* Exercise: For this exercise, return exactly the lines of the material below that begin at the one with "J6 pin 1: VLOAD -> GND" and stop after the one with "U3 pin OUT: GND -> VS".

* The input:
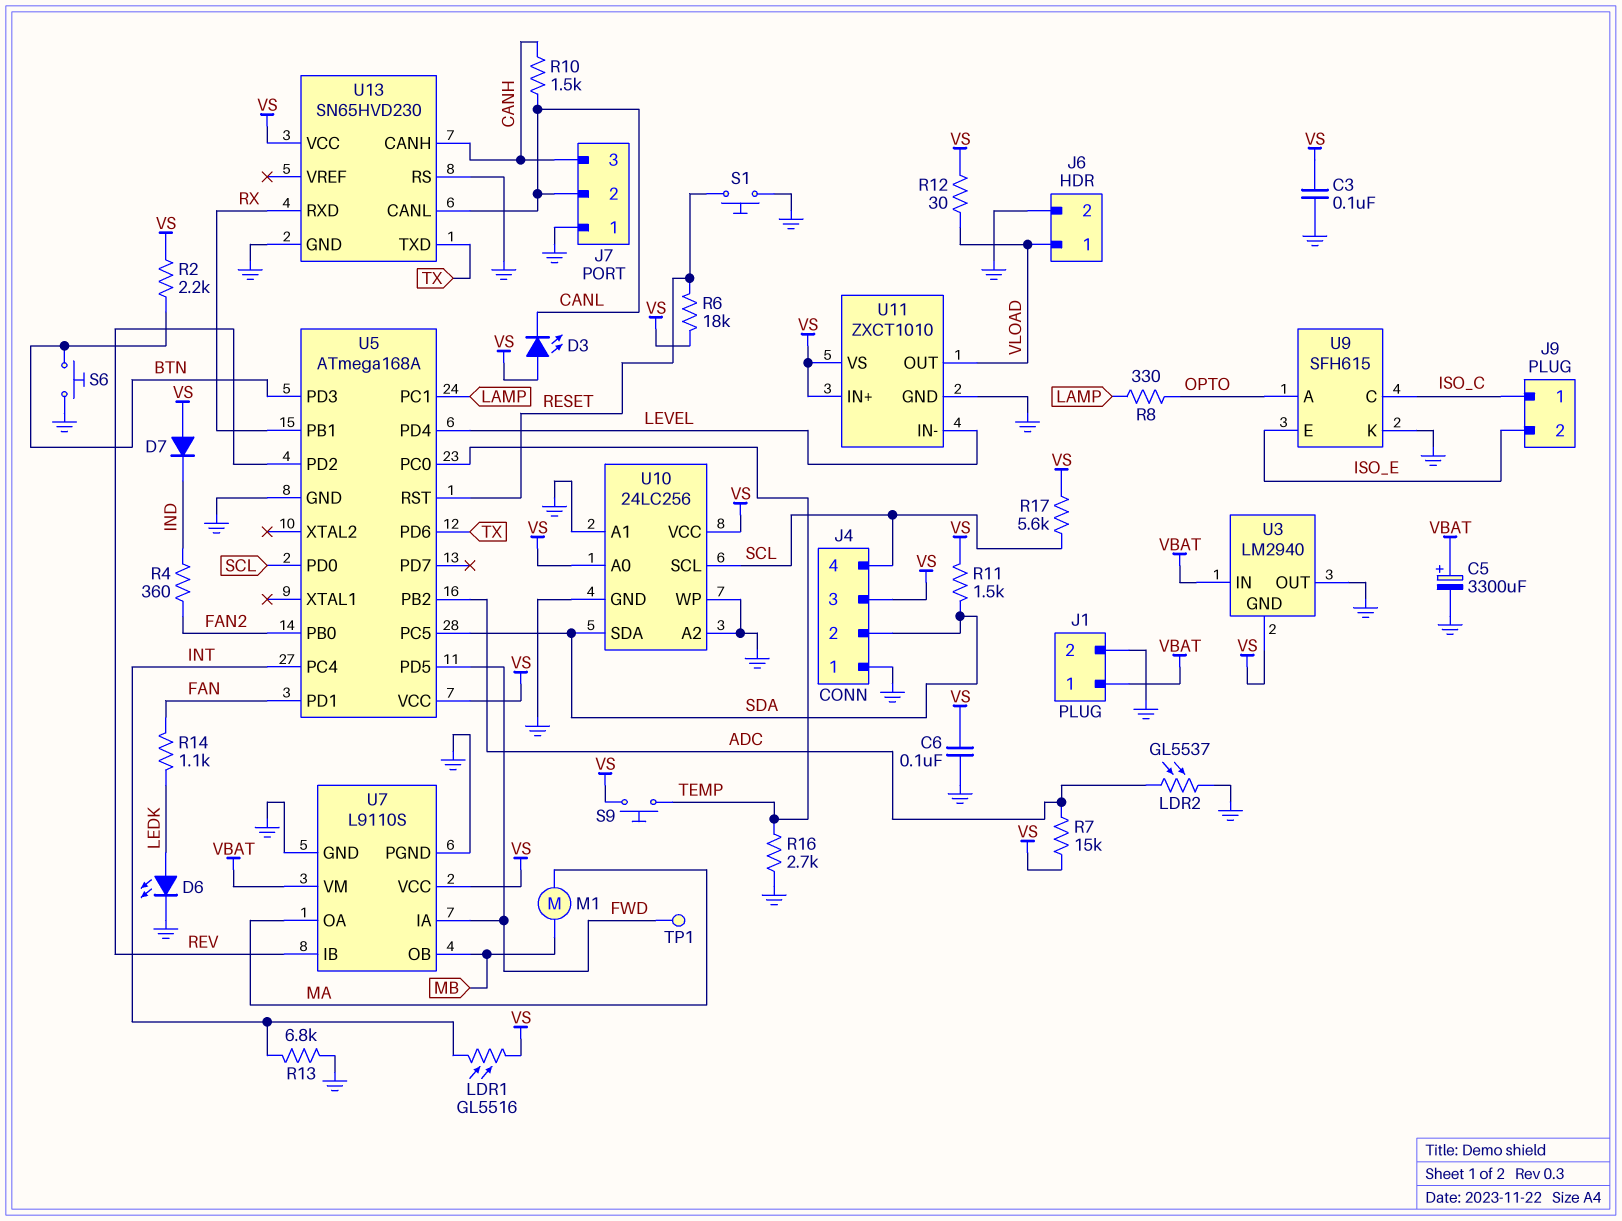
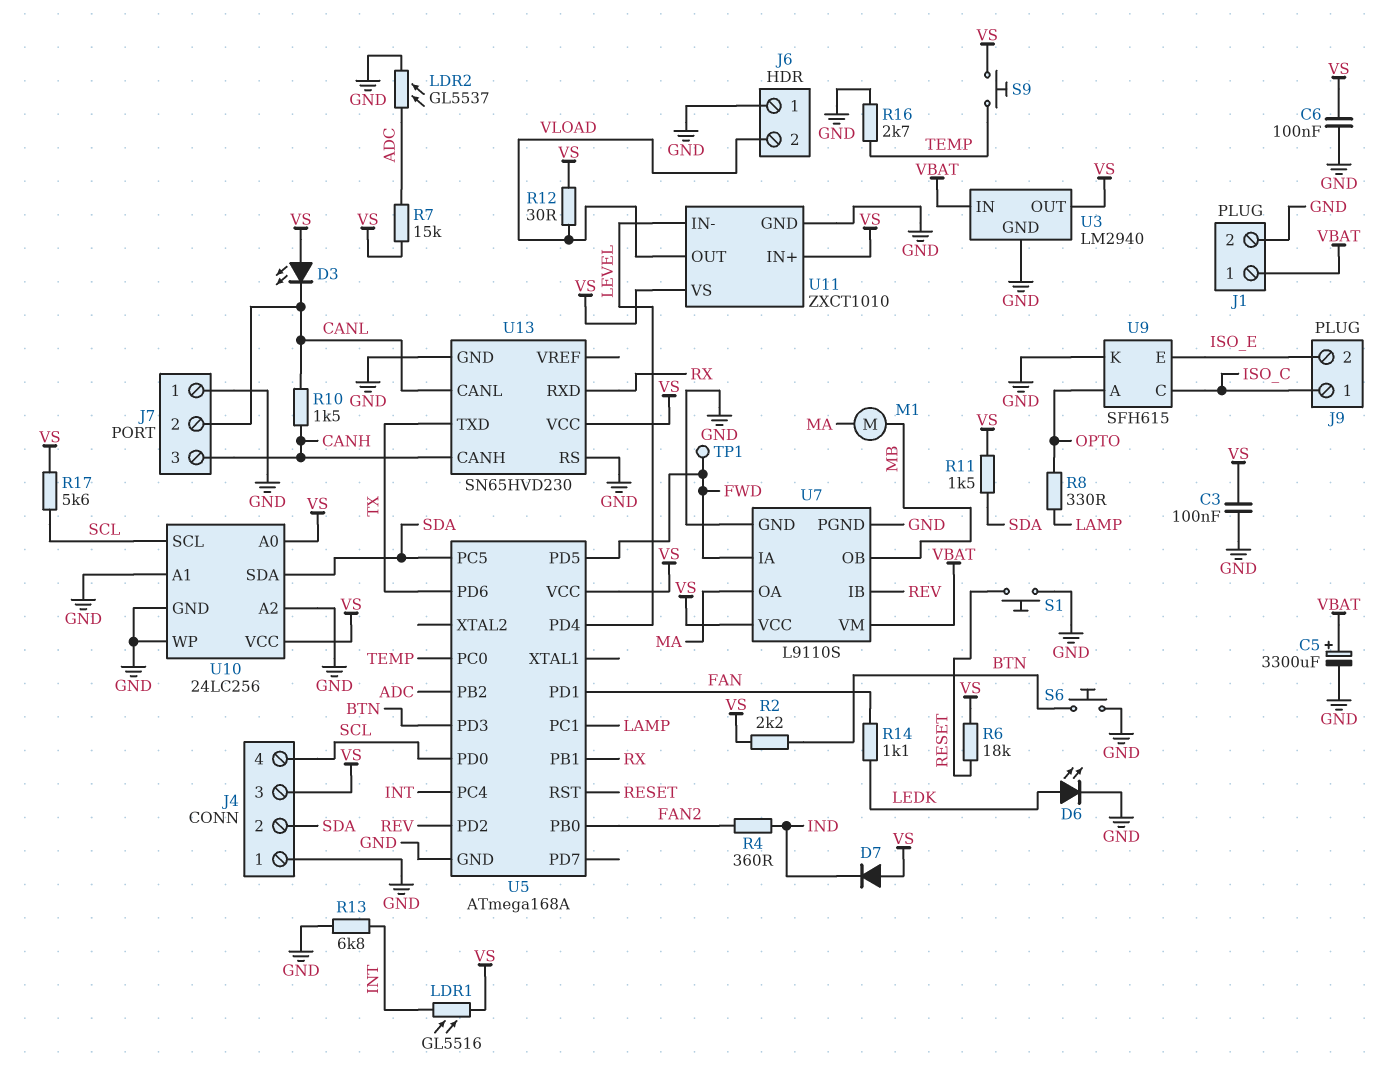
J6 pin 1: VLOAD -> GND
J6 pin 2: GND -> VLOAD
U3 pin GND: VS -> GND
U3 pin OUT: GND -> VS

* * *

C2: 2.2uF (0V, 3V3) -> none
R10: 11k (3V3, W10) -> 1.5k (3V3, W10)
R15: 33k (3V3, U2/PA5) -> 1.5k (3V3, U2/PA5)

* Your solution:
J6 pin 1: VLOAD -> GND
J6 pin 2: GND -> VLOAD
U3 pin GND: VS -> GND
U3 pin OUT: GND -> VS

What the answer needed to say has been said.